-- WORK TASK --
An exact, complete copy of the entries is what is needed.

Per-object count records

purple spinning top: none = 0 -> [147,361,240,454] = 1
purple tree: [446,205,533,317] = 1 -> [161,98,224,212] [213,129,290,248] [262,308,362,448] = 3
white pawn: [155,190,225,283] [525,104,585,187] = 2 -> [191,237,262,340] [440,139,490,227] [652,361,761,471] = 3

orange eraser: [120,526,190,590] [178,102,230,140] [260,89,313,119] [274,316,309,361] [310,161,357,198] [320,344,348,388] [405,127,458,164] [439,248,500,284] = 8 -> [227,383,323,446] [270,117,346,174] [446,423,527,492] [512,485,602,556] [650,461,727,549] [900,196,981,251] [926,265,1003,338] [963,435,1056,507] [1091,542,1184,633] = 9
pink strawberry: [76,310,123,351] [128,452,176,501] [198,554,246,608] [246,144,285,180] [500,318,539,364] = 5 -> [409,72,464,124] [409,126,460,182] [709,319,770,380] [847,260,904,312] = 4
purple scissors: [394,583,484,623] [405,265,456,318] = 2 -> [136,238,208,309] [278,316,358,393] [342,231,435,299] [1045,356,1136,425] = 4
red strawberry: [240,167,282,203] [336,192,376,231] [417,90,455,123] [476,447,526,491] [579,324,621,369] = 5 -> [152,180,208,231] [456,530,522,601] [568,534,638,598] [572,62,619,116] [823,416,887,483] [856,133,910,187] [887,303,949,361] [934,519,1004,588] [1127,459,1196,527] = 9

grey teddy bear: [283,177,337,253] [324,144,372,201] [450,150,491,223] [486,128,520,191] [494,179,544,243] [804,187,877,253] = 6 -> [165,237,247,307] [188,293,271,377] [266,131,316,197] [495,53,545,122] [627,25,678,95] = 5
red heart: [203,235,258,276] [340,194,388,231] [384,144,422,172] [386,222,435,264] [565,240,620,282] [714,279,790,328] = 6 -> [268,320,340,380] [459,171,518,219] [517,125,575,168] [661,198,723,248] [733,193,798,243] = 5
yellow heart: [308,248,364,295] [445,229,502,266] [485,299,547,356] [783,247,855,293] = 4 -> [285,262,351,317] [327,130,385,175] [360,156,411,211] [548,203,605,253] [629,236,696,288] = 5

-- COMPLETED EXERCISE --
purple spinning top: none = 0 -> [147,361,240,454] = 1
purple tree: [446,205,533,317] = 1 -> [161,98,224,212] [213,129,290,248] [262,308,362,448] = 3
white pawn: [155,190,225,283] [525,104,585,187] = 2 -> [191,237,262,340] [440,139,490,227] [652,361,761,471] = 3

orange eraser: [120,526,190,590] [178,102,230,140] [260,89,313,119] [274,316,309,361] [310,161,357,198] [320,344,348,388] [405,127,458,164] [439,248,500,284] = 8 -> [227,383,323,446] [270,117,346,174] [446,423,527,492] [512,485,602,556] [650,461,727,549] [900,196,981,251] [926,265,1003,338] [963,435,1056,507] [1091,542,1184,633] = 9
pink strawberry: [76,310,123,351] [128,452,176,501] [198,554,246,608] [246,144,285,180] [500,318,539,364] = 5 -> [409,72,464,124] [409,126,460,182] [709,319,770,380] [847,260,904,312] = 4
purple scissors: [394,583,484,623] [405,265,456,318] = 2 -> [136,238,208,309] [278,316,358,393] [342,231,435,299] [1045,356,1136,425] = 4
red strawberry: [240,167,282,203] [336,192,376,231] [417,90,455,123] [476,447,526,491] [579,324,621,369] = 5 -> [152,180,208,231] [456,530,522,601] [568,534,638,598] [572,62,619,116] [823,416,887,483] [856,133,910,187] [887,303,949,361] [934,519,1004,588] [1127,459,1196,527] = 9

grey teddy bear: [283,177,337,253] [324,144,372,201] [450,150,491,223] [486,128,520,191] [494,179,544,243] [804,187,877,253] = 6 -> [165,237,247,307] [188,293,271,377] [266,131,316,197] [495,53,545,122] [627,25,678,95] = 5
red heart: [203,235,258,276] [340,194,388,231] [384,144,422,172] [386,222,435,264] [565,240,620,282] [714,279,790,328] = 6 -> [268,320,340,380] [459,171,518,219] [517,125,575,168] [661,198,723,248] [733,193,798,243] = 5
yellow heart: [308,248,364,295] [445,229,502,266] [485,299,547,356] [783,247,855,293] = 4 -> [285,262,351,317] [327,130,385,175] [360,156,411,211] [548,203,605,253] [629,236,696,288] = 5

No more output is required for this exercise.